Dataset entries
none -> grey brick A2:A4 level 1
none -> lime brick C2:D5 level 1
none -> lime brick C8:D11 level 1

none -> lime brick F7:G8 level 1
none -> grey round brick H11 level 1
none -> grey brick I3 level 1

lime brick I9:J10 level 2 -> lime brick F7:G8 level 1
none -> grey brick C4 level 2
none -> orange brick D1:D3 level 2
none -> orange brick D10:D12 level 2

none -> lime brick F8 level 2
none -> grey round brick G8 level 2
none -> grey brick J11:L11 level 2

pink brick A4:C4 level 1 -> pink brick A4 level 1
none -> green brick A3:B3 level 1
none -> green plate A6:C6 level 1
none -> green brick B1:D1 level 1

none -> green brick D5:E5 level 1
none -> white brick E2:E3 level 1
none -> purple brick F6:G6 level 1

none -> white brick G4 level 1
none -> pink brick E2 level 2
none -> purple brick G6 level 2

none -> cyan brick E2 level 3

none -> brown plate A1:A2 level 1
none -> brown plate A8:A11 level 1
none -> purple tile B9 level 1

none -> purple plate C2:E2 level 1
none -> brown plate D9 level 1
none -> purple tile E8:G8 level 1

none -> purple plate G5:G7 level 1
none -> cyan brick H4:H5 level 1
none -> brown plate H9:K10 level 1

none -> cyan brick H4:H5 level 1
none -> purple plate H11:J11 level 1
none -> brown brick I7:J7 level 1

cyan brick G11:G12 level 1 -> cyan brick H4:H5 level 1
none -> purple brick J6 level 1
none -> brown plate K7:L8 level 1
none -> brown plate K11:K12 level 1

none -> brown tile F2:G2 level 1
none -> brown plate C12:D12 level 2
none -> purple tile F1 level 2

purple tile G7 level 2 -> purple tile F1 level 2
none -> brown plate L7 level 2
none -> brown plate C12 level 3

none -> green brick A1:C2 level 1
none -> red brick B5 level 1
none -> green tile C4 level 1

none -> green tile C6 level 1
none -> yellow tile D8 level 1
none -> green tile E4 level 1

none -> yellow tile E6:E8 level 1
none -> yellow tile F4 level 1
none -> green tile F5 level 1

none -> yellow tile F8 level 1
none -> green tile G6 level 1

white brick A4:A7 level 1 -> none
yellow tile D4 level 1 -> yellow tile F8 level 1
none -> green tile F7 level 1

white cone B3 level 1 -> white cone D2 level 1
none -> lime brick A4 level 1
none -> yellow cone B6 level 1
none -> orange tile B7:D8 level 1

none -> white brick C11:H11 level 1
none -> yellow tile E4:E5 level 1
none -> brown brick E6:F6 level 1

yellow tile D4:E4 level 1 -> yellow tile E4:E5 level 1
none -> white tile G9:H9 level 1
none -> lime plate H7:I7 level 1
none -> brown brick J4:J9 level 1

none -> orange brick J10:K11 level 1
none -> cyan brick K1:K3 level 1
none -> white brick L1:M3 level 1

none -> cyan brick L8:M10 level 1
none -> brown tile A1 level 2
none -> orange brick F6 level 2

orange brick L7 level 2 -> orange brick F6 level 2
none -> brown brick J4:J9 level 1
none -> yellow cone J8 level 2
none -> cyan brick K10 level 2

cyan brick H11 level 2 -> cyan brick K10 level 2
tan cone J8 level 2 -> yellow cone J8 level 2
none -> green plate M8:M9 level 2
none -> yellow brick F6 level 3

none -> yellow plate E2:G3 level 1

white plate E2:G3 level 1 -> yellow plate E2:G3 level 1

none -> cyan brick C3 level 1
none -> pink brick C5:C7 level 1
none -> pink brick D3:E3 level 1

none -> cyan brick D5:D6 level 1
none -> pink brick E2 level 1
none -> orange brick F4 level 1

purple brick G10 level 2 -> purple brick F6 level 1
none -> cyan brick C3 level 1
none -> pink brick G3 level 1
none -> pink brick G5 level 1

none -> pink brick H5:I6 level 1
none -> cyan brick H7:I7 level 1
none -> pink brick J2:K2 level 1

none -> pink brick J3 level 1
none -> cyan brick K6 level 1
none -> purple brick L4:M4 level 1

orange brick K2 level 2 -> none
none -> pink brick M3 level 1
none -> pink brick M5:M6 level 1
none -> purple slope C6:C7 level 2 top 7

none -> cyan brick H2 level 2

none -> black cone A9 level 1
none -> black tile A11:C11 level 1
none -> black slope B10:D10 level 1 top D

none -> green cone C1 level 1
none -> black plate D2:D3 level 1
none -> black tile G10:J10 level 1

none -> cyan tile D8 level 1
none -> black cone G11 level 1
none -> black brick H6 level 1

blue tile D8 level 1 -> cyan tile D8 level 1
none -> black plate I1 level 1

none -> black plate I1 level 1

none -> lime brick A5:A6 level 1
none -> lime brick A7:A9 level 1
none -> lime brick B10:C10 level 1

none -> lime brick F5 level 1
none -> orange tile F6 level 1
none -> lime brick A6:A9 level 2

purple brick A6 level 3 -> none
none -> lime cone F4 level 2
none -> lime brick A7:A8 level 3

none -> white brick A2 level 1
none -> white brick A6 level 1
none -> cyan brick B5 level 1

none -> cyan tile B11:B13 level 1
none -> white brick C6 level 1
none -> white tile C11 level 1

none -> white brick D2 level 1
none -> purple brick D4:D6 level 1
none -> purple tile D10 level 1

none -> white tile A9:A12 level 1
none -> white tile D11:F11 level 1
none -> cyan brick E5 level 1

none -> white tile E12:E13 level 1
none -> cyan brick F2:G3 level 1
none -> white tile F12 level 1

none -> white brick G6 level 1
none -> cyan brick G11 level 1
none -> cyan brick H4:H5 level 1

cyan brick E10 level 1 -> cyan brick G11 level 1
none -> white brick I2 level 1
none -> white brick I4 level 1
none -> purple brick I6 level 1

**REQUIREMENT:** Go to the line with "none -> cyan brick K6 level 1" in the entries above and repeat every line from there through the line with "none -> cyan brick H2 level 2", exactly and with no other text.

**SOLVED PROBLEM:**
none -> cyan brick K6 level 1
none -> purple brick L4:M4 level 1

orange brick K2 level 2 -> none
none -> pink brick M3 level 1
none -> pink brick M5:M6 level 1
none -> purple slope C6:C7 level 2 top 7

none -> cyan brick H2 level 2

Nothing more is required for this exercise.